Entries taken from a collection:
== == ==

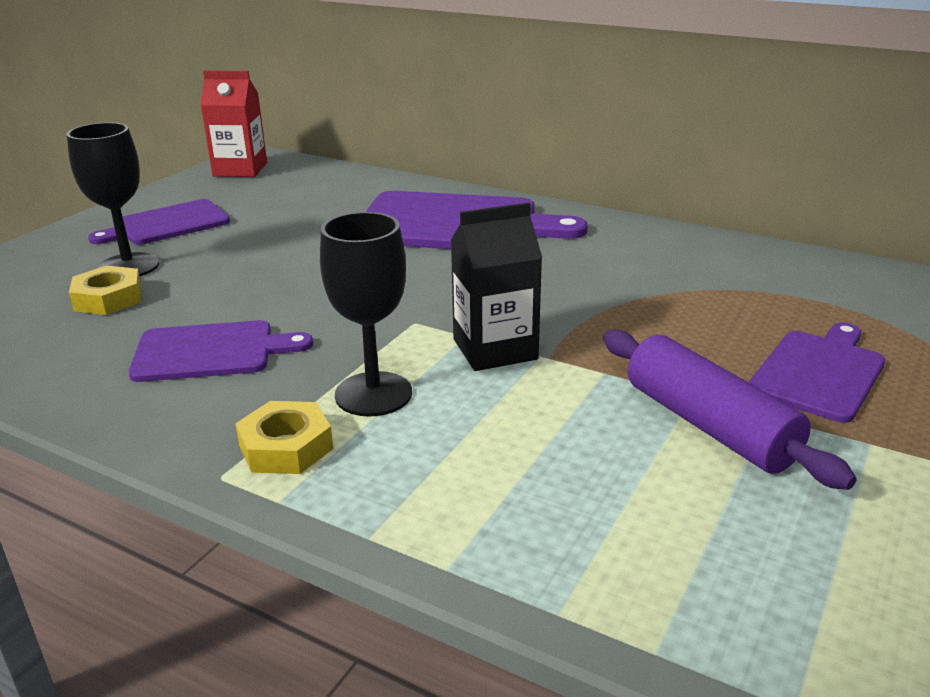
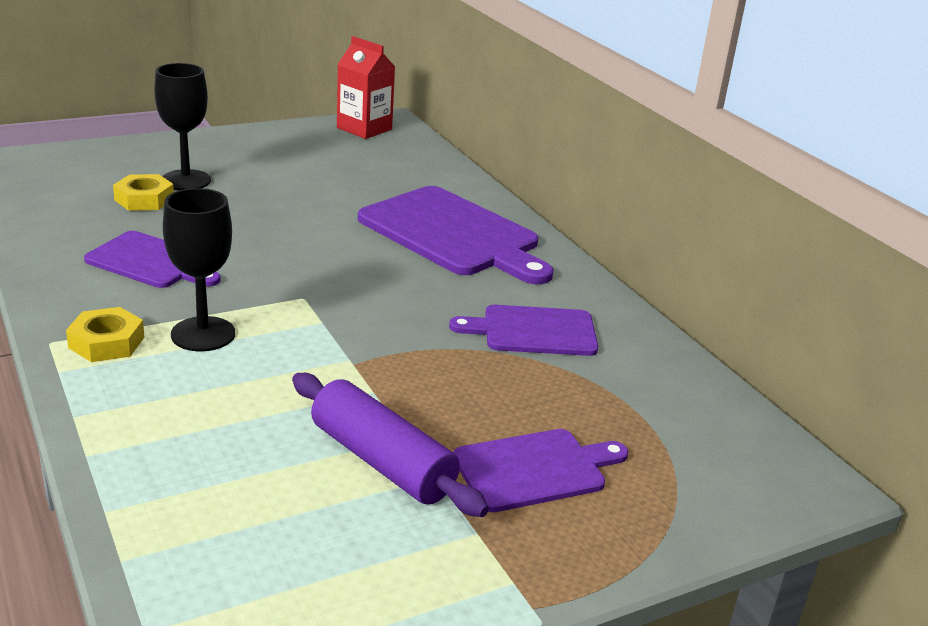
camera: 30 degrees right, 0 degrees up
(167, 224) = (253, 157): purple cutting board -> purple cutting board (533, 331)
(495, 349) = (326, 340): black carton -> none
(709, 425) = (382, 461): purple rolling pin -> purple rolling pin turned 45 degrees counterclockwise

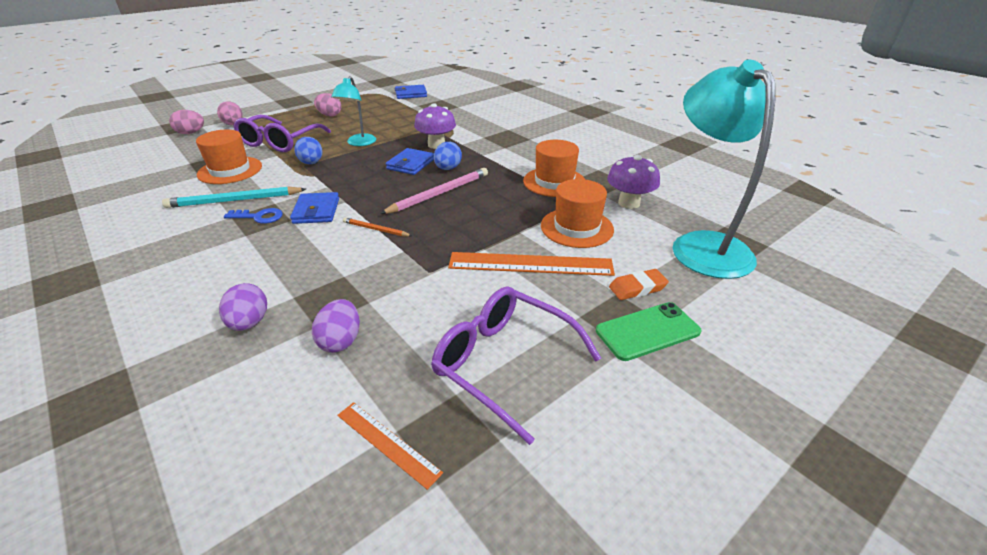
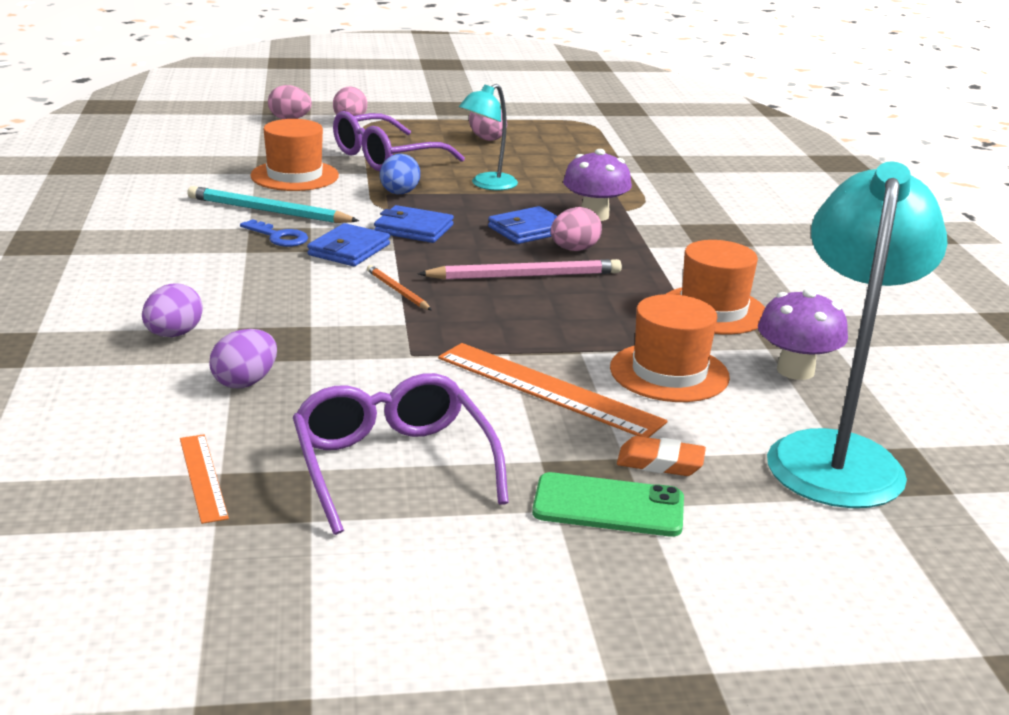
camera: 30 degrees right, 10 degrees down
(411, 94) = (640, 136): blue wallet -> blue wallet (413, 229)
(448, 168) = (574, 249): blue egg -> pink egg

== == ==

• [Instruction]:
Every line from the one containing "(167, 224) = (253, 157): purple" to the final line of the records must be transcribed exactly, both ends included, with the pictures left out.

• [Exercise answer]:
(167, 224) = (253, 157): purple cutting board -> purple cutting board (533, 331)
(495, 349) = (326, 340): black carton -> none
(709, 425) = (382, 461): purple rolling pin -> purple rolling pin turned 45 degrees counterclockwise

camera: 30 degrees right, 10 degrees down
(411, 94) = (640, 136): blue wallet -> blue wallet (413, 229)
(448, 168) = (574, 249): blue egg -> pink egg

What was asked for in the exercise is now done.